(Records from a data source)
+===+

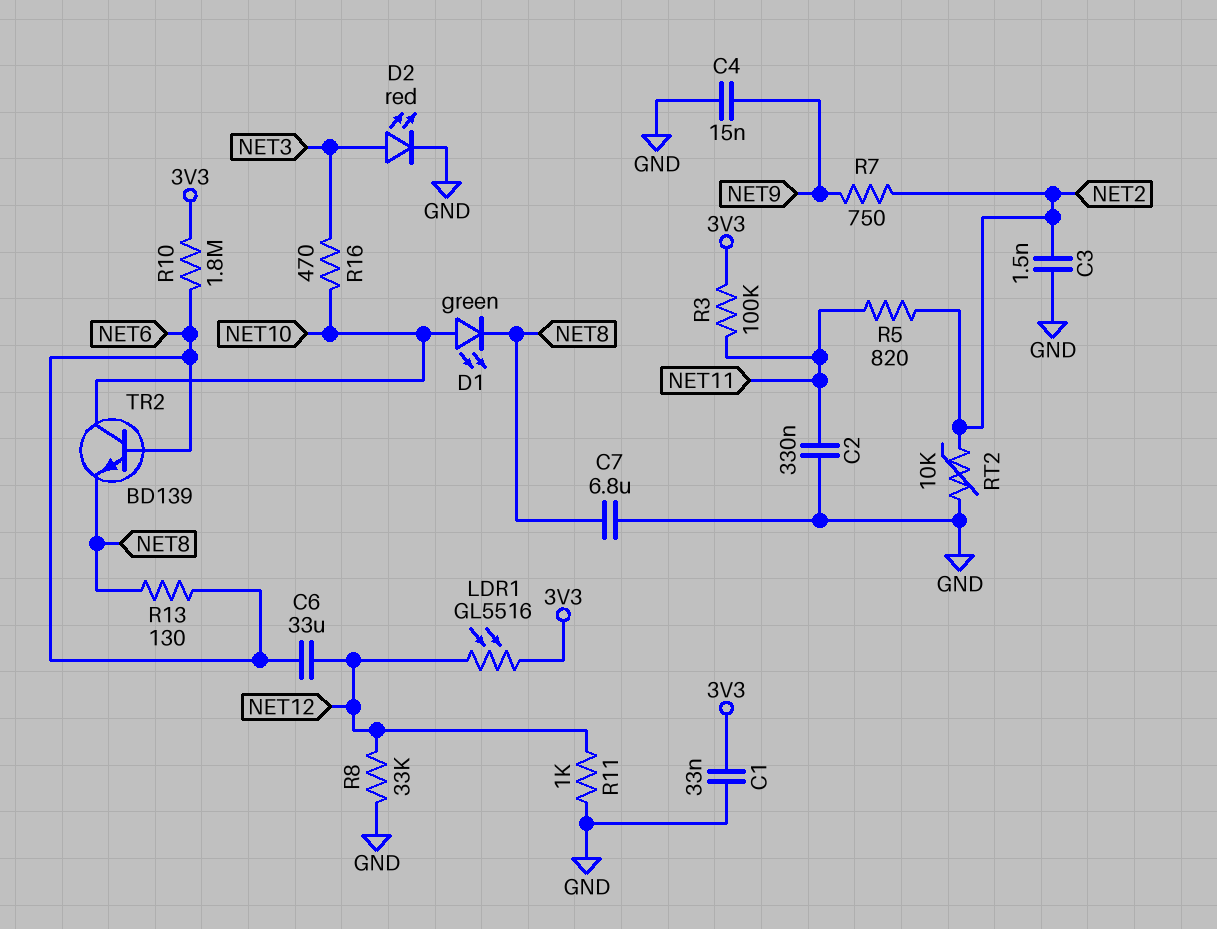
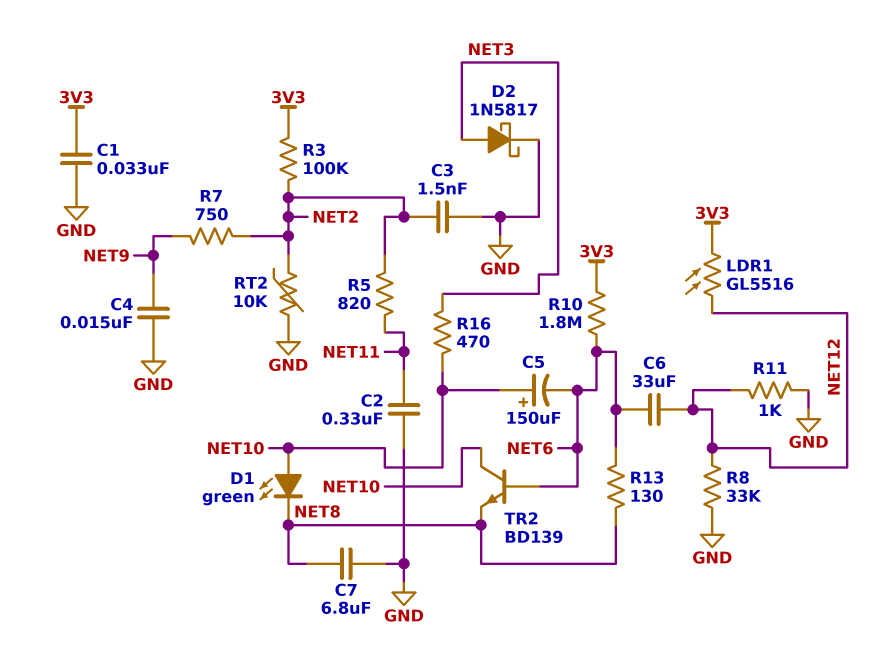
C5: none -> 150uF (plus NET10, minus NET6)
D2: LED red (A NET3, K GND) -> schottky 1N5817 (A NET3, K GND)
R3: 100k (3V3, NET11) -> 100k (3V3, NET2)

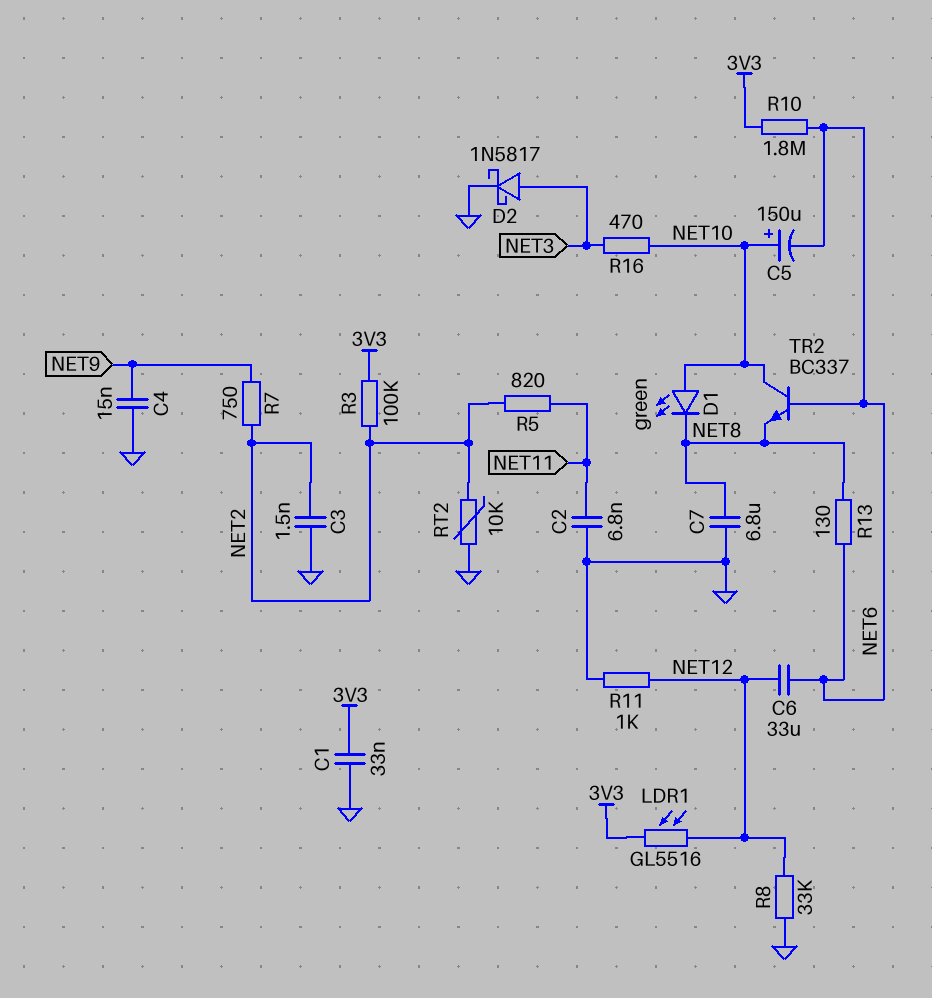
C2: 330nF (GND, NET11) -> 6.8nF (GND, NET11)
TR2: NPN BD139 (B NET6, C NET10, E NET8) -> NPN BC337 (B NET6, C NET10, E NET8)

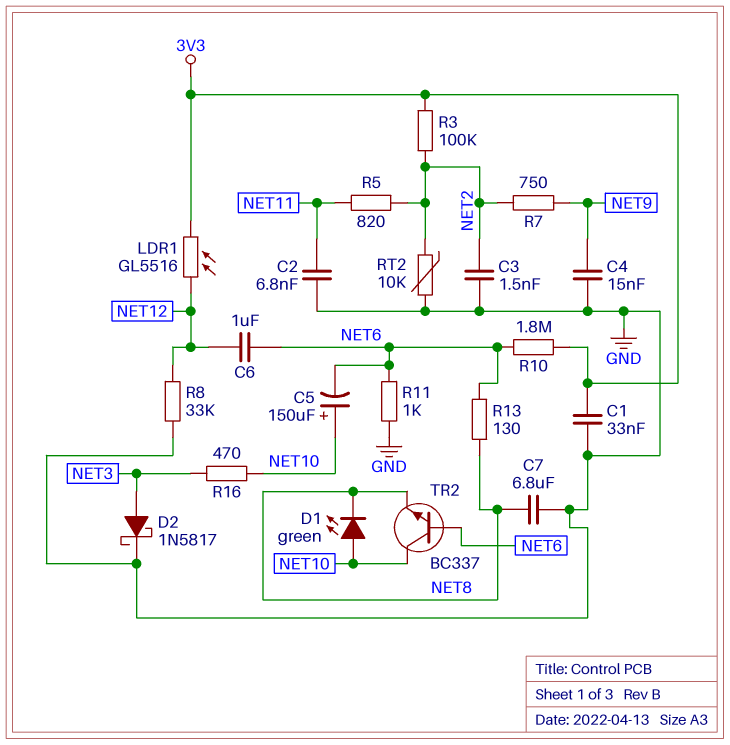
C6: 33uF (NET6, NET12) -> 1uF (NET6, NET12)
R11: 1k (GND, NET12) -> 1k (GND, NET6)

+===+

• [TASK STATEMENT]
Using the data above, copy exactly the lines from the one containing "D2: LED red" to the one containing "C6: 33uF (NET6, NET12) -> 1uF (NET6, NET12)", inclusive. Exclude the pictures.

• [FINISHED EXERCISE]
D2: LED red (A NET3, K GND) -> schottky 1N5817 (A NET3, K GND)
R3: 100k (3V3, NET11) -> 100k (3V3, NET2)

C2: 330nF (GND, NET11) -> 6.8nF (GND, NET11)
TR2: NPN BD139 (B NET6, C NET10, E NET8) -> NPN BC337 (B NET6, C NET10, E NET8)

C6: 33uF (NET6, NET12) -> 1uF (NET6, NET12)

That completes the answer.